→ Directions for this task: Count the lines of the records below that contain the string "kern". How many are there? Reply with the number alone.

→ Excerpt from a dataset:
****************

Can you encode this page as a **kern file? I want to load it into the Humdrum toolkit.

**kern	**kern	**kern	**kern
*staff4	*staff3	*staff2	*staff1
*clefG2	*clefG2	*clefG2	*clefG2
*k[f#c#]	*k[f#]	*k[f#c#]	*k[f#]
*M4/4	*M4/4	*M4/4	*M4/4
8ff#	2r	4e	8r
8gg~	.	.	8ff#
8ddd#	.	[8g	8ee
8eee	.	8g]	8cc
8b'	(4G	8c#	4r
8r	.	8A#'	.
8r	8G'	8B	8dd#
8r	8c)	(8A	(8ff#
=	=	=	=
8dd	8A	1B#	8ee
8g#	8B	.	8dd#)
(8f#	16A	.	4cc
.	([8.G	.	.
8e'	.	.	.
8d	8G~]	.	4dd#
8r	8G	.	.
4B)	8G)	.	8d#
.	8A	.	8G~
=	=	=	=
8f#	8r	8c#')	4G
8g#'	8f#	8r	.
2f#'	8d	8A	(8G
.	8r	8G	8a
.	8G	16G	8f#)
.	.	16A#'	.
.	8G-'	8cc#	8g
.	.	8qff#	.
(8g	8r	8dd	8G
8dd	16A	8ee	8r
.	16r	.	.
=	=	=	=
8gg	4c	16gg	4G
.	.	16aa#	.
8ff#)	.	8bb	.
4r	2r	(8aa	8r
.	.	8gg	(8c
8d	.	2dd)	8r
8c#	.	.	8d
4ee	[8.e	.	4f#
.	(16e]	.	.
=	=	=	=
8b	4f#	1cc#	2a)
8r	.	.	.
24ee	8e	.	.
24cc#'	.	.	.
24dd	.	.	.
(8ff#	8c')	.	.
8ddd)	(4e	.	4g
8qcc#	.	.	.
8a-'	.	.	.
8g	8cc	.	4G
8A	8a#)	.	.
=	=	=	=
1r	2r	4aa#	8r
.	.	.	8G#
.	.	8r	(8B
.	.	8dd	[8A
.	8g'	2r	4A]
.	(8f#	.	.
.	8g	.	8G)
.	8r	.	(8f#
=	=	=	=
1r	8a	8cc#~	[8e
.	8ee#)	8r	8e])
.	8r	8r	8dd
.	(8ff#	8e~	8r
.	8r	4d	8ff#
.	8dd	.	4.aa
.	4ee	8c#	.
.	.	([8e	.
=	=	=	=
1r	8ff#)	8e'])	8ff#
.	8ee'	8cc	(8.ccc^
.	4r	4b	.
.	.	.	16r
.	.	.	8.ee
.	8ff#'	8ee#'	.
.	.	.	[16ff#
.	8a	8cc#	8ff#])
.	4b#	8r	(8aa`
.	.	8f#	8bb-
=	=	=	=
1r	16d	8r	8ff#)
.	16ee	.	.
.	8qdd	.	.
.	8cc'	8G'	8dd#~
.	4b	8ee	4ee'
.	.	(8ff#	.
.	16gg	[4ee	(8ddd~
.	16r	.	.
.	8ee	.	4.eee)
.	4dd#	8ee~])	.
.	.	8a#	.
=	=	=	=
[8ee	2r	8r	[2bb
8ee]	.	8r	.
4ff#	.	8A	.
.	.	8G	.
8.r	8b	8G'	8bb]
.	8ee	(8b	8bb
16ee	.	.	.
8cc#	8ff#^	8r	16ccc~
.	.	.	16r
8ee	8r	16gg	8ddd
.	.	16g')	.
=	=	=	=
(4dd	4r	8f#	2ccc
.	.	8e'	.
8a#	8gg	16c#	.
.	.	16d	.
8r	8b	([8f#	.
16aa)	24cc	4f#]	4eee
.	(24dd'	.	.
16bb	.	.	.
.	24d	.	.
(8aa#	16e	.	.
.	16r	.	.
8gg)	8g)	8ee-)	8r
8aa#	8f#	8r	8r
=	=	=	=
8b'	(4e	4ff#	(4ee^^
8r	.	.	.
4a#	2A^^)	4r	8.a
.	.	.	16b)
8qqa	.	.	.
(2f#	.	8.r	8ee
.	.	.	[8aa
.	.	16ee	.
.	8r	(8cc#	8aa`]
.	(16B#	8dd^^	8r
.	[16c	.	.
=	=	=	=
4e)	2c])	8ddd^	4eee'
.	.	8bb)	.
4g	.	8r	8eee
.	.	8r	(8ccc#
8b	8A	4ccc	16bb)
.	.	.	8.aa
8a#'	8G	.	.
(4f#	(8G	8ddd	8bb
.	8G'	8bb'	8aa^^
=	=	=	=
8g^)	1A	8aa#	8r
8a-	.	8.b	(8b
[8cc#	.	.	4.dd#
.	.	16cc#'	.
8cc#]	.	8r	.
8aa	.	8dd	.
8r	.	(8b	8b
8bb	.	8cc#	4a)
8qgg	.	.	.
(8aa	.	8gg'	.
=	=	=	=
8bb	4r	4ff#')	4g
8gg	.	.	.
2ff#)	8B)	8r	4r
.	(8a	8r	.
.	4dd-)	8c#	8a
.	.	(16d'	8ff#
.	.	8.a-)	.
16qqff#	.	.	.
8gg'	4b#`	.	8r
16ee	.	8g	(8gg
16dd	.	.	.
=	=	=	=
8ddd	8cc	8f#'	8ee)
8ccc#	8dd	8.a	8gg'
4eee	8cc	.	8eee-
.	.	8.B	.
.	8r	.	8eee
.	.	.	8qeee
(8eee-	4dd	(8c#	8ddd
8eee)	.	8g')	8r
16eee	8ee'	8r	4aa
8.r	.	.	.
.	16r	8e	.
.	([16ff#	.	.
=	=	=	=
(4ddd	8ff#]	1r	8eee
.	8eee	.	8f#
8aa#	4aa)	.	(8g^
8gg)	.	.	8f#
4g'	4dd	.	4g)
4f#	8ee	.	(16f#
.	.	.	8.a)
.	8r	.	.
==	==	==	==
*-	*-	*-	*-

****************

→ Answer for the task: 2